● **WHAT YOU HAVE TO DO**:
The expected output is exactly the lines below, starting at the line with "gray rectangle: (152, 187)" and ending at the line with "orange arrow: (839, 543) -> (863, 824), moved", both included; no other line belongs in it.

[Collected data entries]
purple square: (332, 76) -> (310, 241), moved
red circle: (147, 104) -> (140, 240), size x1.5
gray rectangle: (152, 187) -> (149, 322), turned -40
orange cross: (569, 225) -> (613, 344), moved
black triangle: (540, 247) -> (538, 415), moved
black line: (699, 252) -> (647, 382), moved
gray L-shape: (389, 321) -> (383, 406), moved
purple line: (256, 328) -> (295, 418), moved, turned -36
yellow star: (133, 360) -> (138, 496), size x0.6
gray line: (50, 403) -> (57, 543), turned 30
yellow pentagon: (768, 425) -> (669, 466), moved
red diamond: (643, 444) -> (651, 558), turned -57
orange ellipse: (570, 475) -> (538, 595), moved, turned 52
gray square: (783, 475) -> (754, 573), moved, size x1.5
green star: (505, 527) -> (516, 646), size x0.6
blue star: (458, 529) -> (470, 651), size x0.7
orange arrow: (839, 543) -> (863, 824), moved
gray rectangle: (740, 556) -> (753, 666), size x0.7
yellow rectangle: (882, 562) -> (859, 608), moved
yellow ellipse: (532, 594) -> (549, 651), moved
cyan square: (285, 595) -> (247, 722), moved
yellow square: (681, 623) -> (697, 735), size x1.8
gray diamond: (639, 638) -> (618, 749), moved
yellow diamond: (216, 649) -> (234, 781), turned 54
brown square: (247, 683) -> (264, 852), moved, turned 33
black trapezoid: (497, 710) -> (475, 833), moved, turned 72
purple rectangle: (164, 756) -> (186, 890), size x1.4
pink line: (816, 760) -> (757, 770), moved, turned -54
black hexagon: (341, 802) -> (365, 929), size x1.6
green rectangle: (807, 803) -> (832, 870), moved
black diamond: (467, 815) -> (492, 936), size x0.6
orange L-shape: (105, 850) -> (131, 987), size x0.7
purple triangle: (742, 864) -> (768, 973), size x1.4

● **EXPECTED OUTPUT**:
gray rectangle: (152, 187) -> (149, 322), turned -40
orange cross: (569, 225) -> (613, 344), moved
black triangle: (540, 247) -> (538, 415), moved
black line: (699, 252) -> (647, 382), moved
gray L-shape: (389, 321) -> (383, 406), moved
purple line: (256, 328) -> (295, 418), moved, turned -36
yellow star: (133, 360) -> (138, 496), size x0.6
gray line: (50, 403) -> (57, 543), turned 30
yellow pentagon: (768, 425) -> (669, 466), moved
red diamond: (643, 444) -> (651, 558), turned -57
orange ellipse: (570, 475) -> (538, 595), moved, turned 52
gray square: (783, 475) -> (754, 573), moved, size x1.5
green star: (505, 527) -> (516, 646), size x0.6
blue star: (458, 529) -> (470, 651), size x0.7
orange arrow: (839, 543) -> (863, 824), moved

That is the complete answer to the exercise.